→ **Task statement**
Set down all of the data exactly. Pictures stay out of the copy.

→ **Provided data**
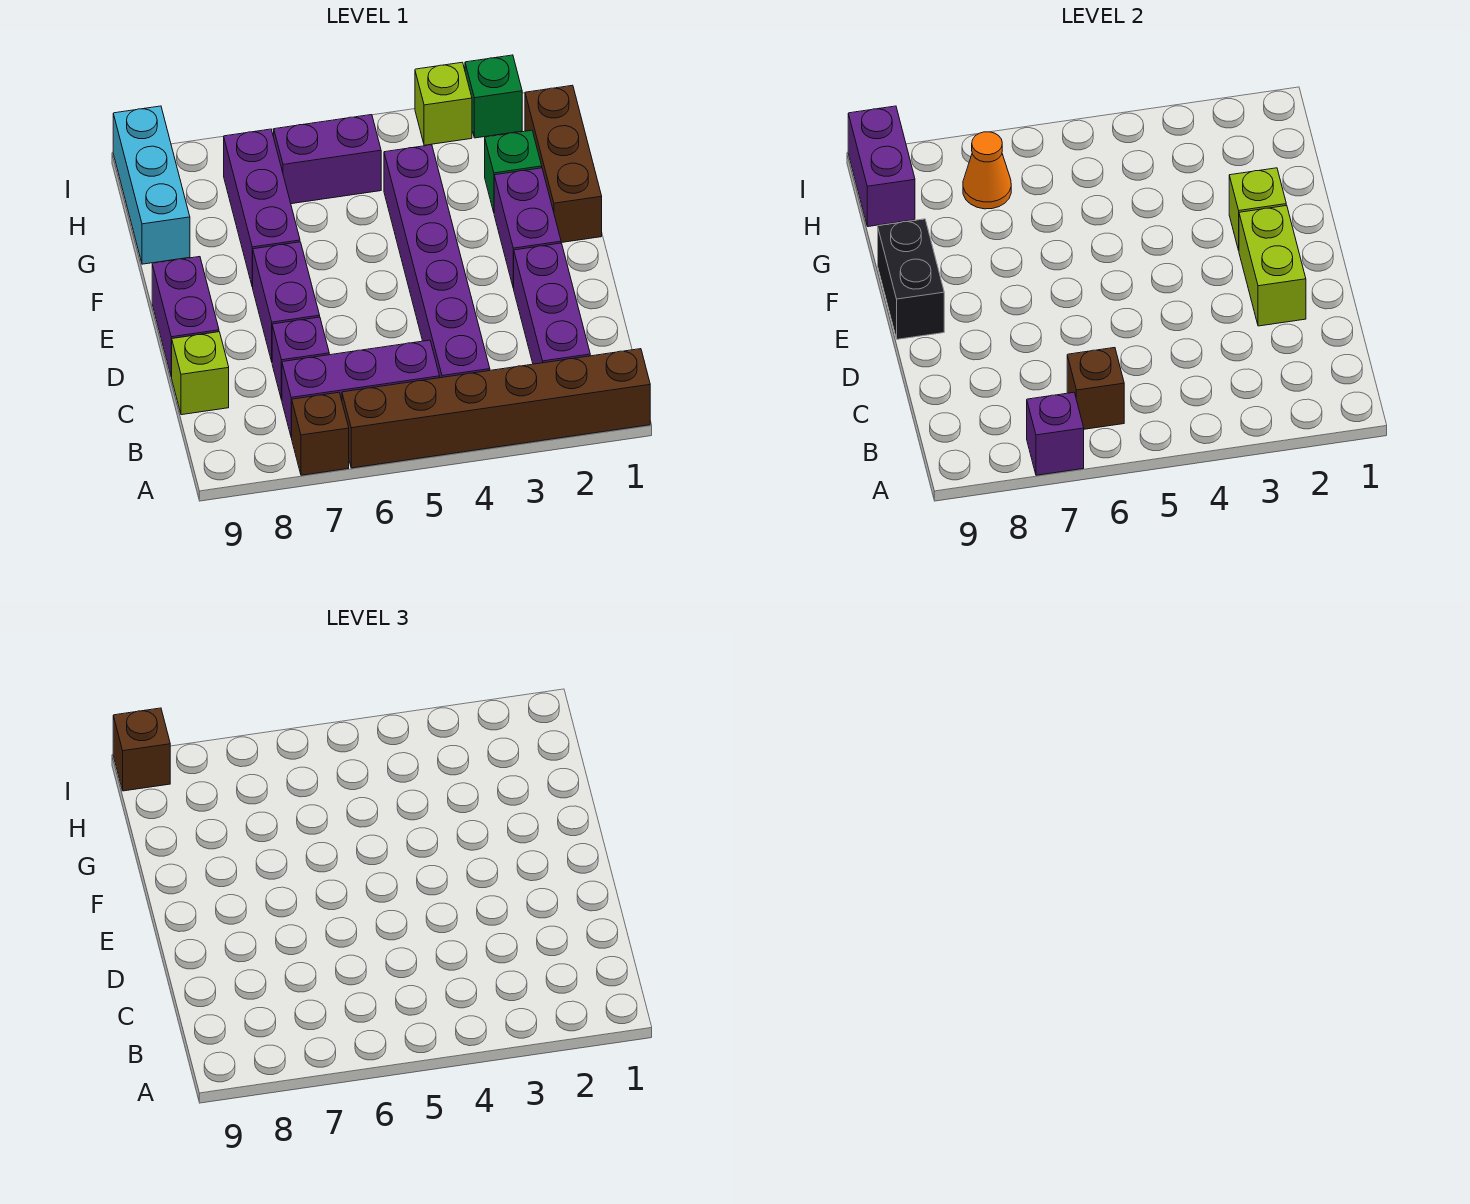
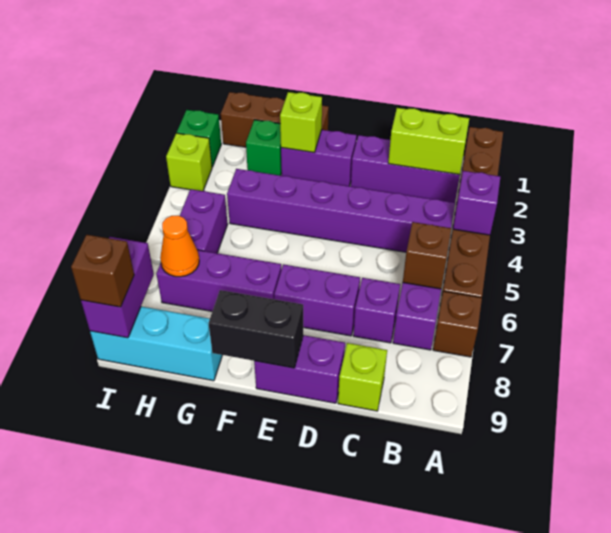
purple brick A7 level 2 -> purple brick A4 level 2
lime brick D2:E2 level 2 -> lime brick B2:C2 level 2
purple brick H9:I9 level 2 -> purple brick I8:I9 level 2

→ **Result of this exercise**
purple brick A7 level 2 -> purple brick A4 level 2
lime brick D2:E2 level 2 -> lime brick B2:C2 level 2
purple brick H9:I9 level 2 -> purple brick I8:I9 level 2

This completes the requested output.